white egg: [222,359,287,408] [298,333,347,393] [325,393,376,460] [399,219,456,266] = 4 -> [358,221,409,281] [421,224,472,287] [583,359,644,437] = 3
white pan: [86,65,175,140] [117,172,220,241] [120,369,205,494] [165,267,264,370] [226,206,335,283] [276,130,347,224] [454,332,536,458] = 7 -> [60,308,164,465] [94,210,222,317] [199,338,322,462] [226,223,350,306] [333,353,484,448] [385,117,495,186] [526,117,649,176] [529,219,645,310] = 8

==

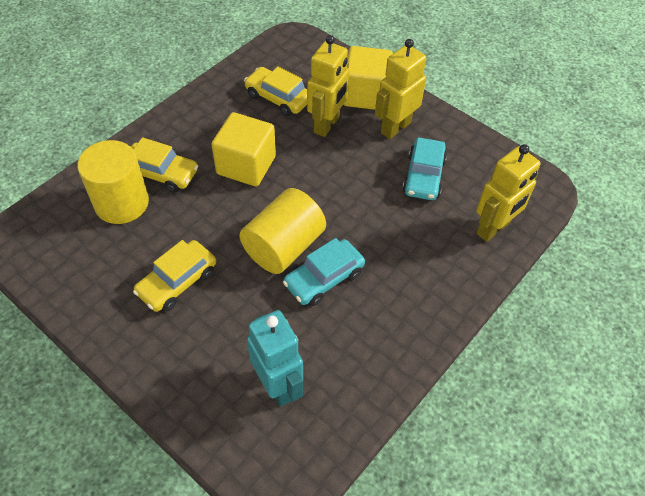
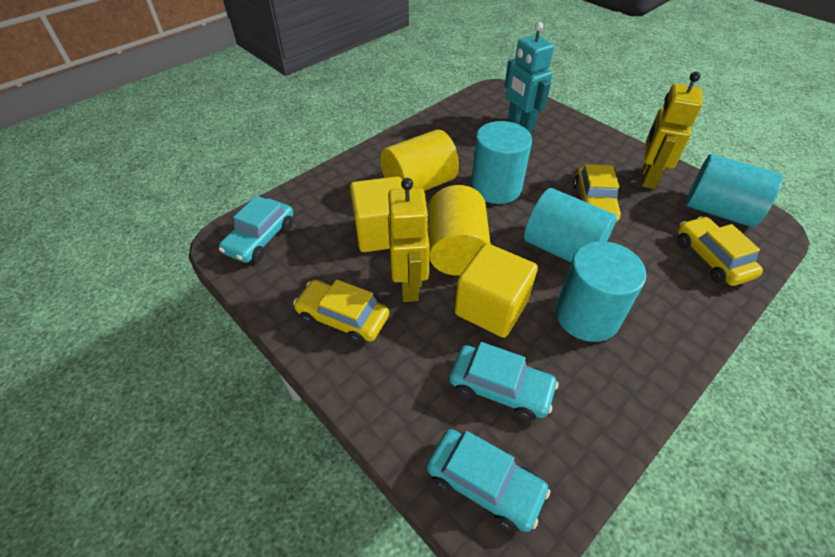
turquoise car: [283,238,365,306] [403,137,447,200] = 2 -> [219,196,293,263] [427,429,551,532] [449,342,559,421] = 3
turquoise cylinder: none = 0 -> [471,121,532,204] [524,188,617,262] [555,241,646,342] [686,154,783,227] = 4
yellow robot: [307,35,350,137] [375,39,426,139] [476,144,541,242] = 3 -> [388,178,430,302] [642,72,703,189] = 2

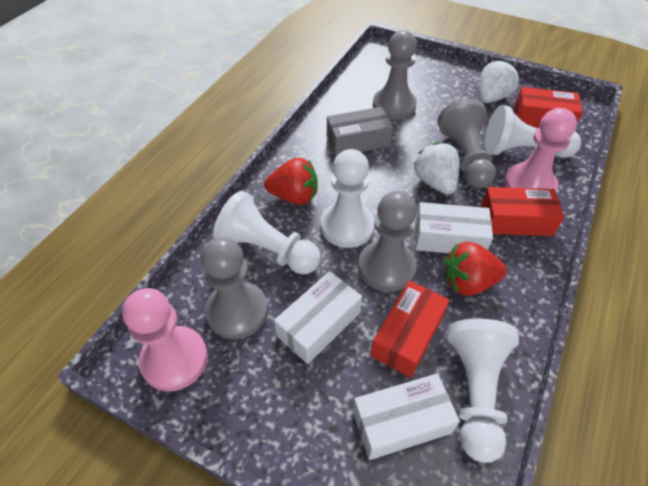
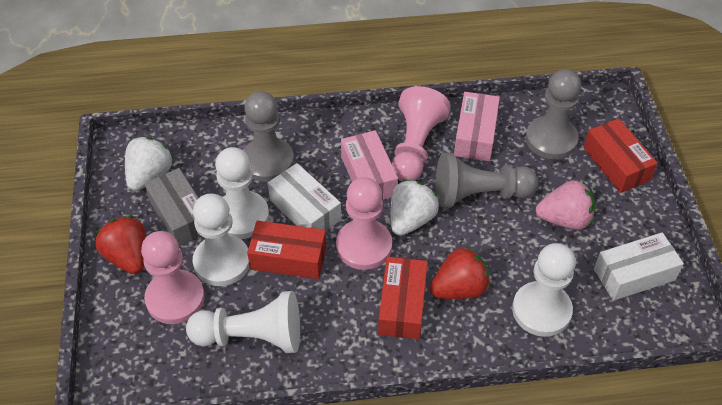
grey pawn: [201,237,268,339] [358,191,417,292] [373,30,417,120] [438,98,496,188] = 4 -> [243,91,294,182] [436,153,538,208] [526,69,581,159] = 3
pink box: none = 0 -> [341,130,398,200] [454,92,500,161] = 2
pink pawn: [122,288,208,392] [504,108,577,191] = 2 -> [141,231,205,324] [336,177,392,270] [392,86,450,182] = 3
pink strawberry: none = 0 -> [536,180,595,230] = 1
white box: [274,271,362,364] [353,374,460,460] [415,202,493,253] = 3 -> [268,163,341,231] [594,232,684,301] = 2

▸ Goal of the exercise
Extract each line from the entries above that contains the string "white".

▸ Exercise solution
white egg: [222,359,287,408] [298,333,347,393] [325,393,376,460] [399,219,456,266] = 4 -> [358,221,409,281] [421,224,472,287] [583,359,644,437] = 3
white pan: [86,65,175,140] [117,172,220,241] [120,369,205,494] [165,267,264,370] [226,206,335,283] [276,130,347,224] [454,332,536,458] = 7 -> [60,308,164,465] [94,210,222,317] [199,338,322,462] [226,223,350,306] [333,353,484,448] [385,117,495,186] [526,117,649,176] [529,219,645,310] = 8
white box: [274,271,362,364] [353,374,460,460] [415,202,493,253] = 3 -> [268,163,341,231] [594,232,684,301] = 2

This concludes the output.